◆ **WHAT THE TASK ASKS**: Restate word for word the lines in the listing below, starting at the line containing "cyan tile C2:F2" and ending at the line containing "orange brick I6 level", both included; leave out the rest.

◆ **MATERIAL FOR THE TASK**:
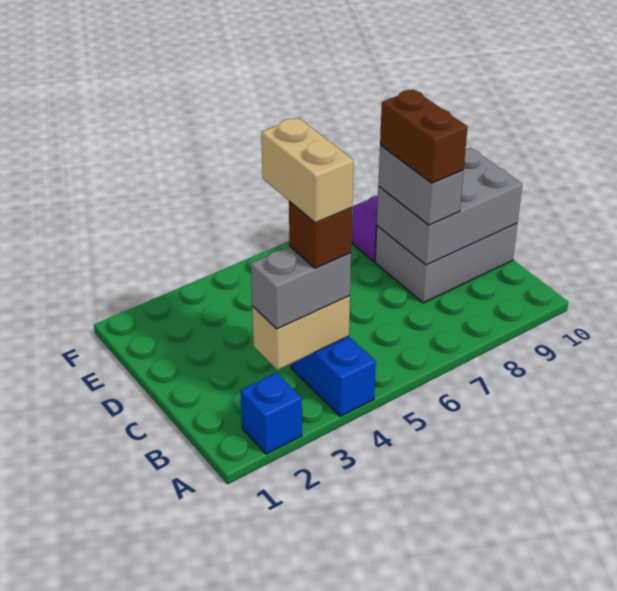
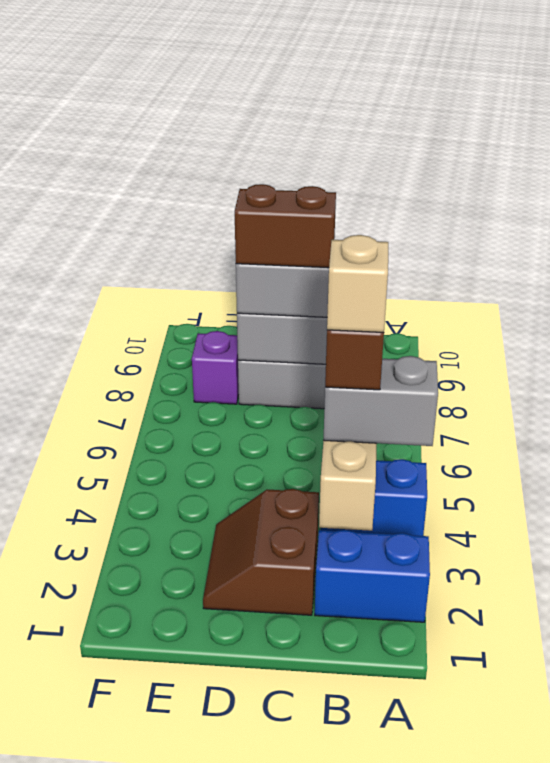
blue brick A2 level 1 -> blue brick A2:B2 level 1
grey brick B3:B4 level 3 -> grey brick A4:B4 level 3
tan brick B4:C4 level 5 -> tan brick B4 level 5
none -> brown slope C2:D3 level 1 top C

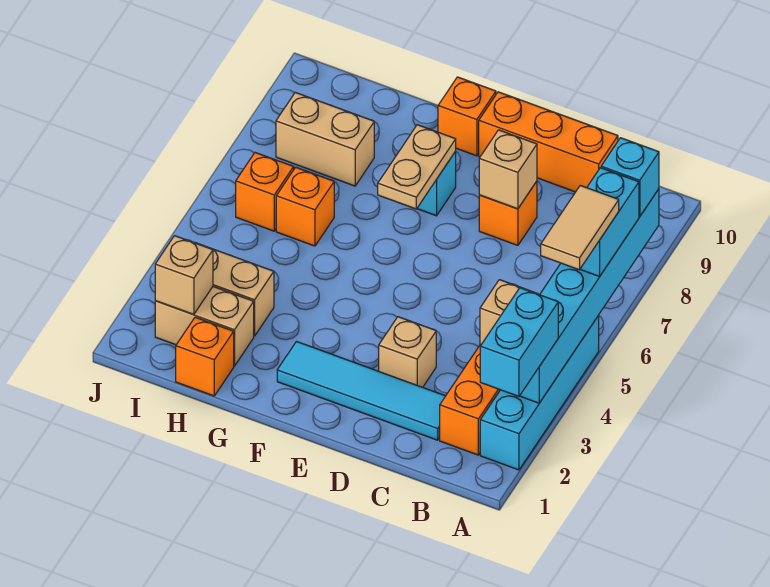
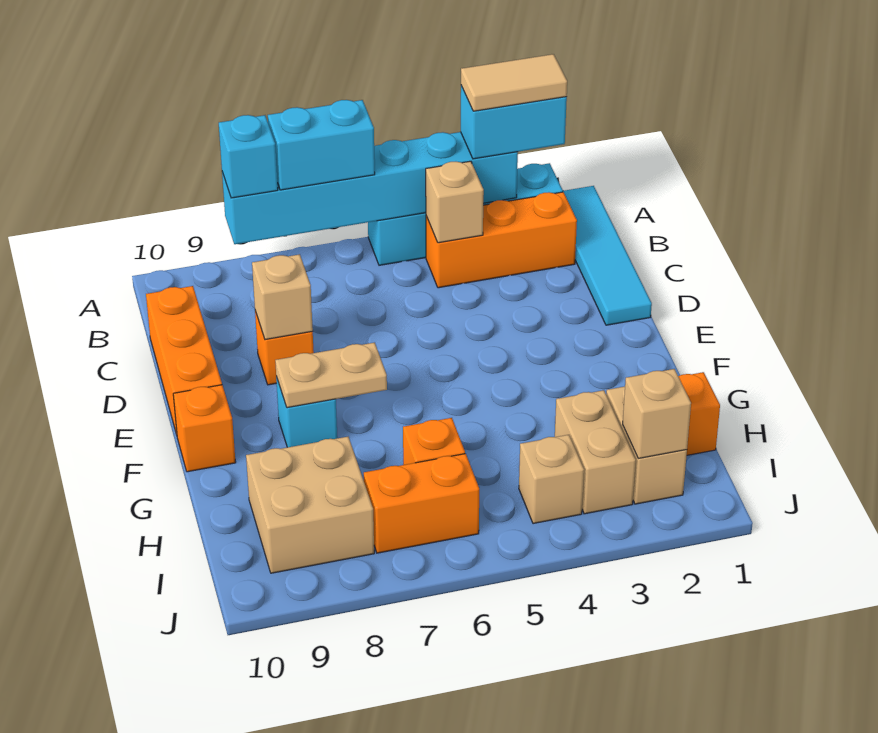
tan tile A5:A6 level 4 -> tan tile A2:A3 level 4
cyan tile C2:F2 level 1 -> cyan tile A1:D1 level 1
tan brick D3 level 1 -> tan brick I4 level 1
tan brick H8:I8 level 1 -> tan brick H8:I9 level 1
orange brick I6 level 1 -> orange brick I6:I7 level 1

* * *

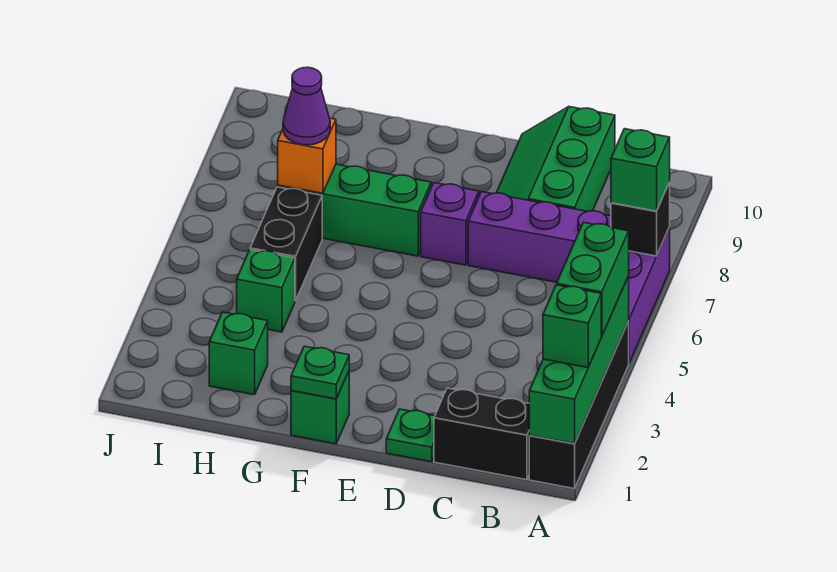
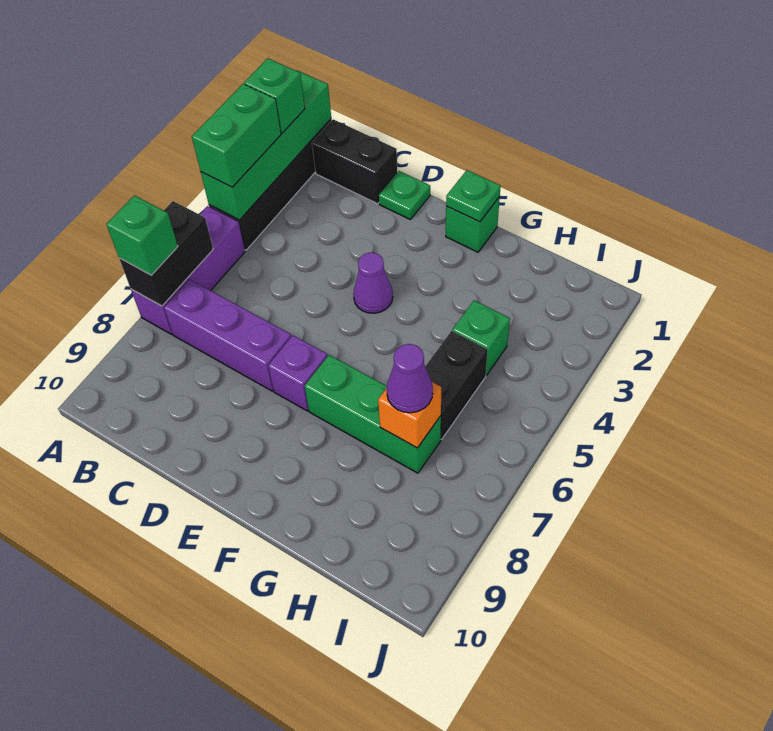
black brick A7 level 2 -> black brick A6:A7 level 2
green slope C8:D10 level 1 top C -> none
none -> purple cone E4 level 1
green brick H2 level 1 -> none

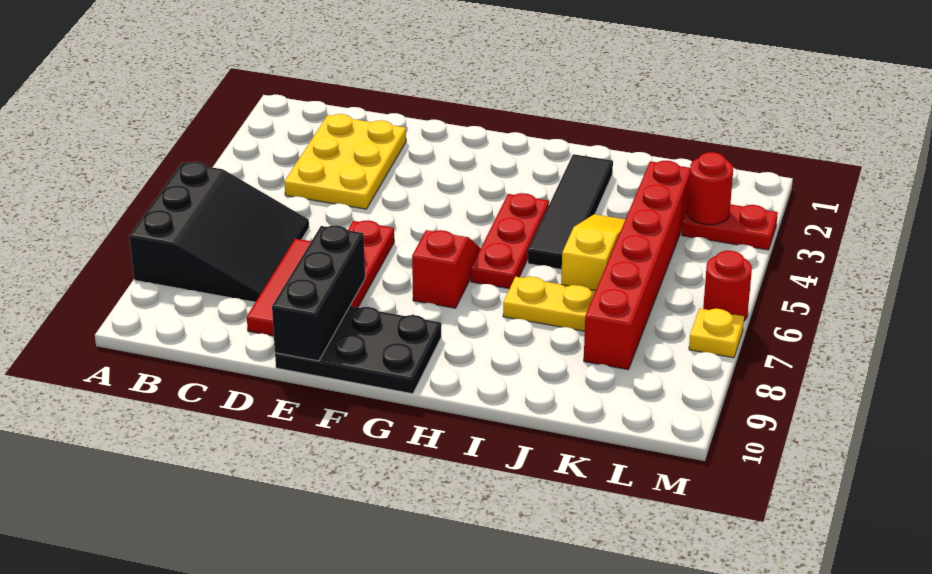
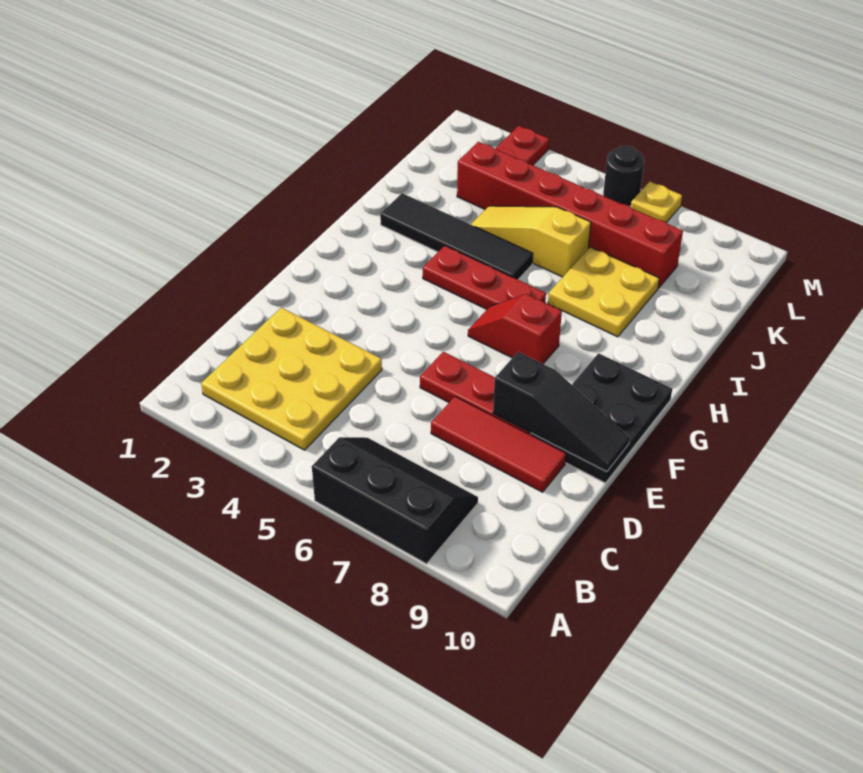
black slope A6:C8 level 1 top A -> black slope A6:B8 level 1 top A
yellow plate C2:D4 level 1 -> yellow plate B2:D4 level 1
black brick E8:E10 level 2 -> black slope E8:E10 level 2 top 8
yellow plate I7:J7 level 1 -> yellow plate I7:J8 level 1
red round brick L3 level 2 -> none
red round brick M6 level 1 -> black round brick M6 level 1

◆ **THE ANSWER**:
cyan tile C2:F2 level 1 -> cyan tile A1:D1 level 1
tan brick D3 level 1 -> tan brick I4 level 1
tan brick H8:I8 level 1 -> tan brick H8:I9 level 1
orange brick I6 level 1 -> orange brick I6:I7 level 1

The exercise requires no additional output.